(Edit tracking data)

-------------------------

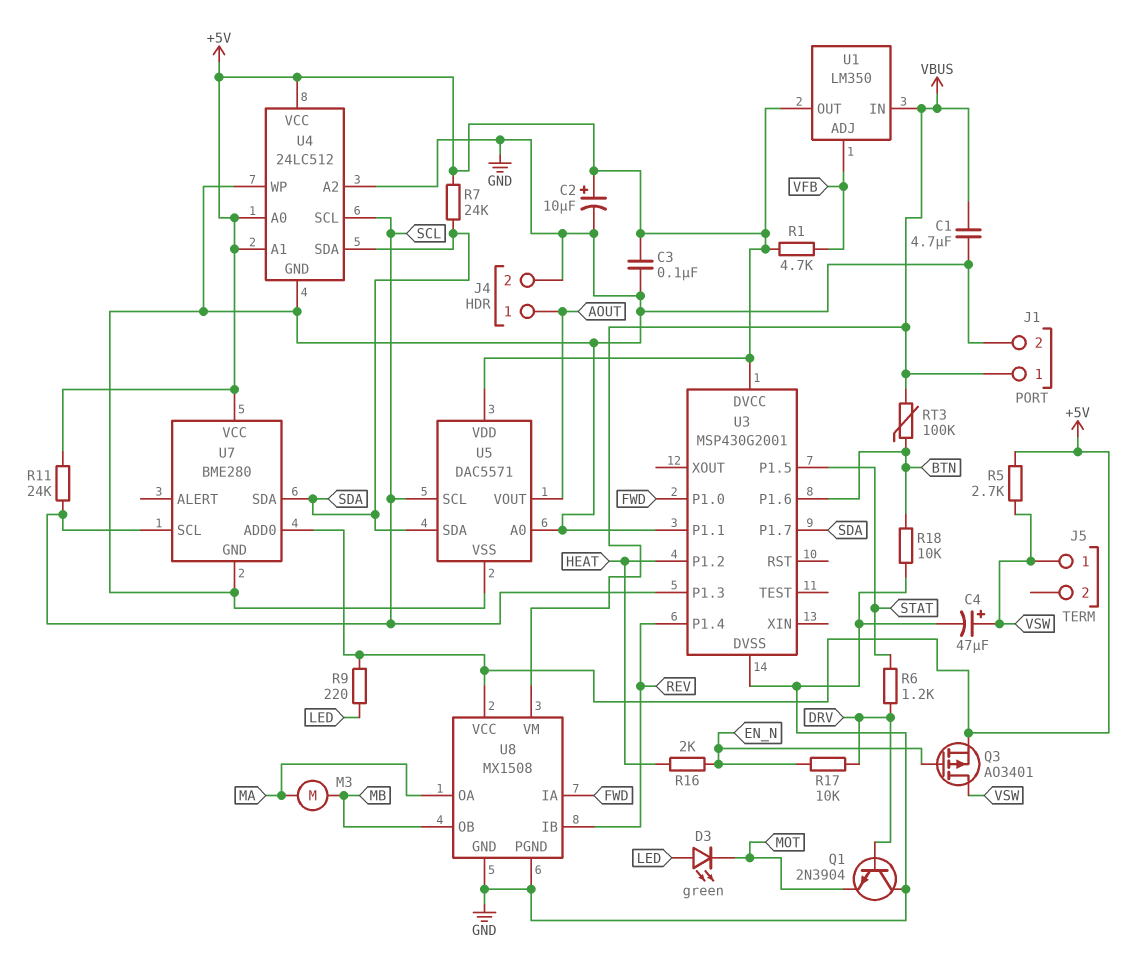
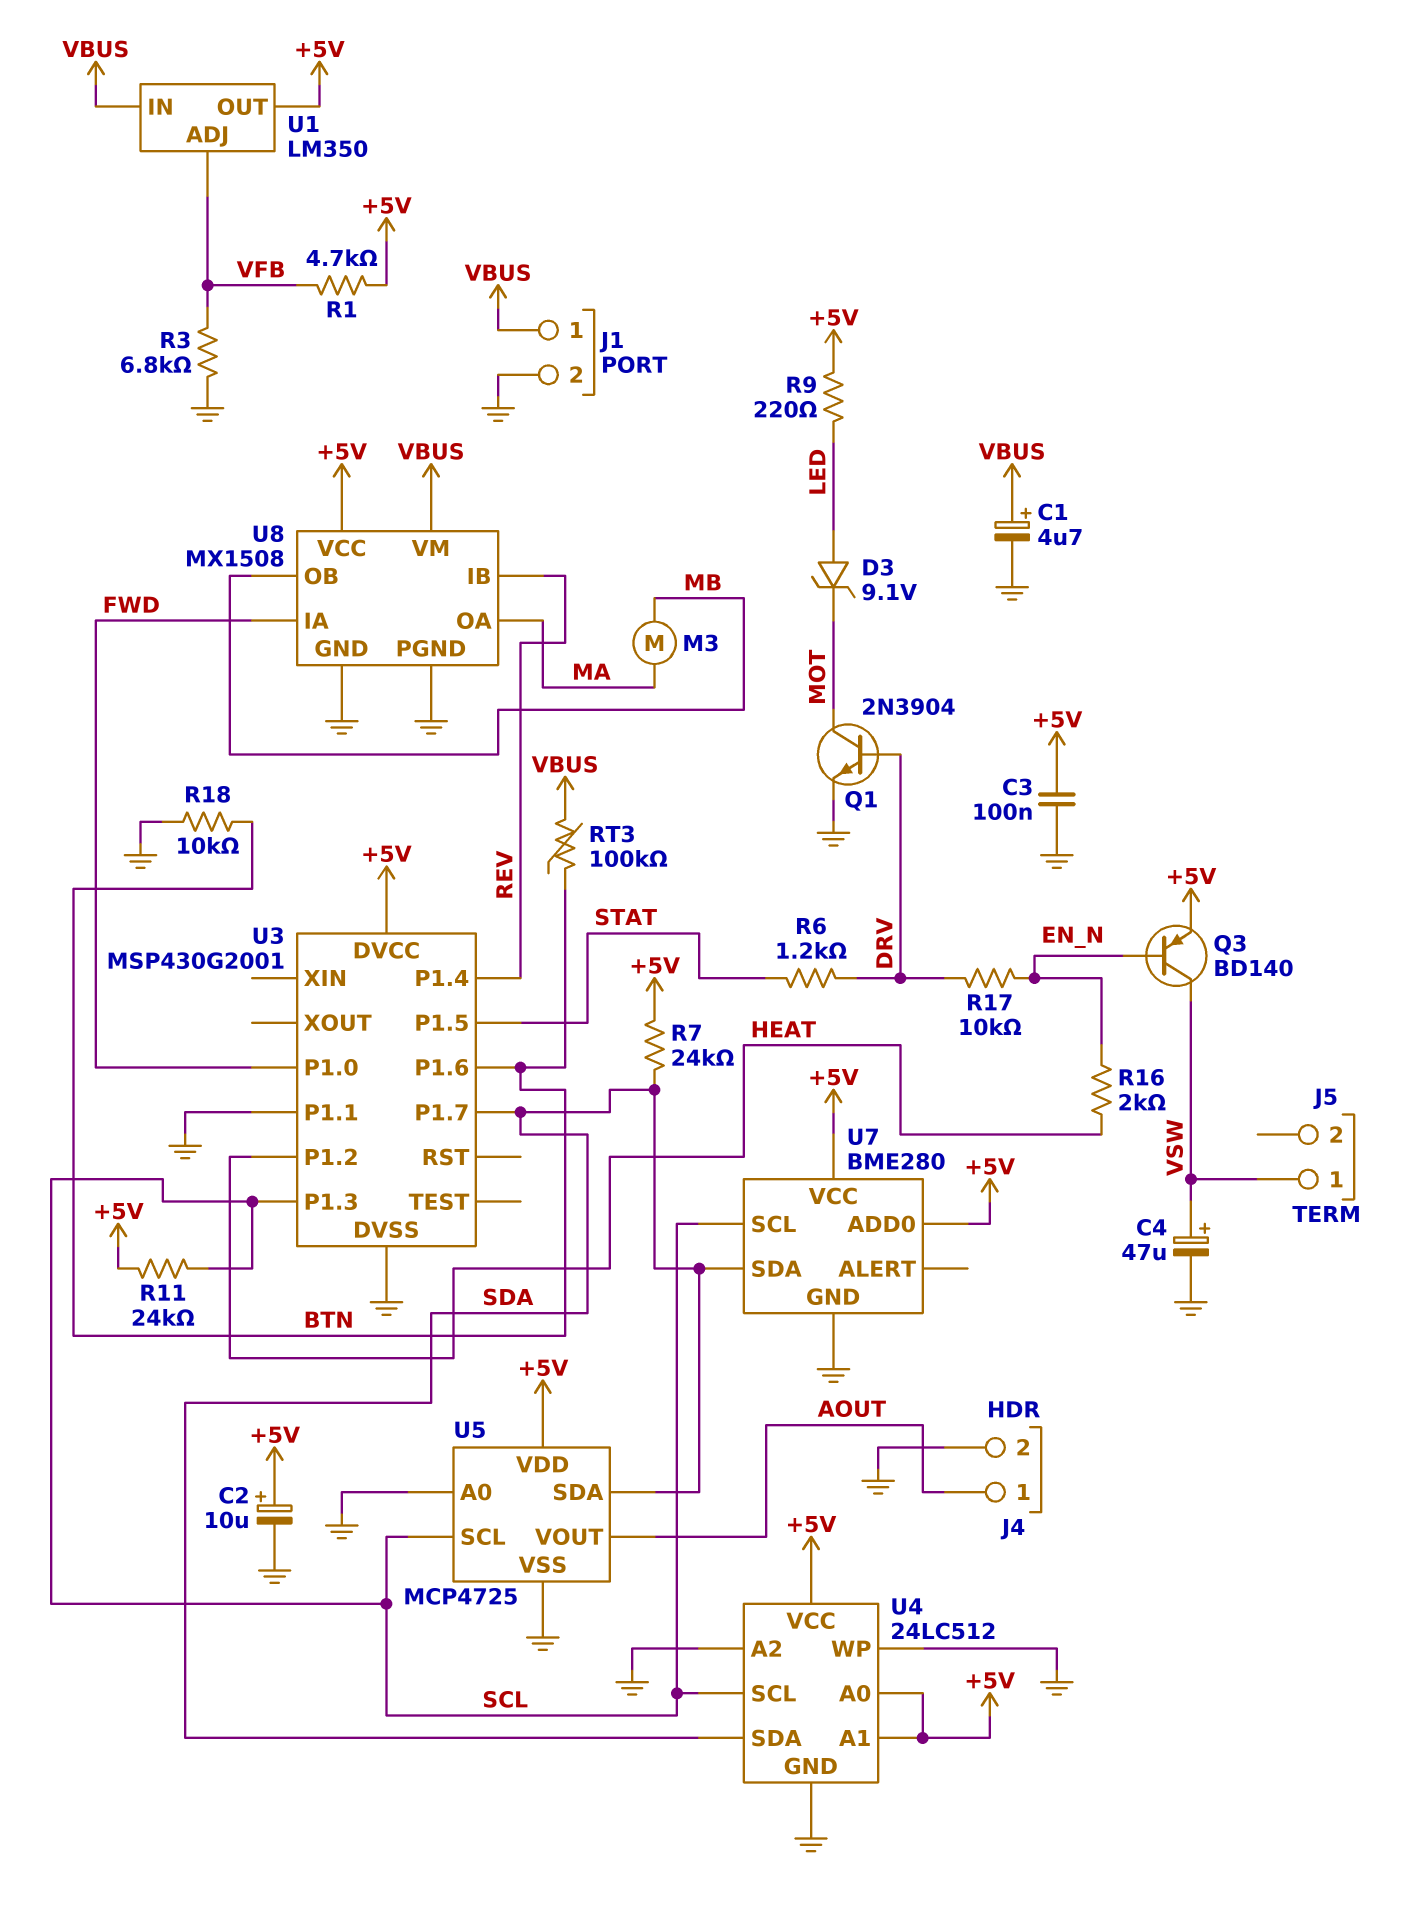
C1: 4.7uF (GND, VBUS) -> 4.7uF (plus VBUS, minus GND)
D3: LED green (A LED, K MOT) -> zener 9.1V (A LED, K MOT)
Q1: NPN 2N3904 (B DRV, C GND, E MOT) -> NPN 2N3904 (B DRV, C MOT, E GND)
Q3: PMOS AO3401 (G EN_N, D VSW, S +5V) -> PNP BD140 (B EN_N, C VSW, E +5V)
R3: none -> 6.8k (GND, VFB)
R5: 2.7k (+5V, VSW) -> none
U5: DAC5571 -> MCP4725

-------------------------

What needs to be done: Your copy of the records must match them exactly, except that no pictures appear in it.

Exercise result:
C1: 4.7uF (GND, VBUS) -> 4.7uF (plus VBUS, minus GND)
D3: LED green (A LED, K MOT) -> zener 9.1V (A LED, K MOT)
Q1: NPN 2N3904 (B DRV, C GND, E MOT) -> NPN 2N3904 (B DRV, C MOT, E GND)
Q3: PMOS AO3401 (G EN_N, D VSW, S +5V) -> PNP BD140 (B EN_N, C VSW, E +5V)
R3: none -> 6.8k (GND, VFB)
R5: 2.7k (+5V, VSW) -> none
U5: DAC5571 -> MCP4725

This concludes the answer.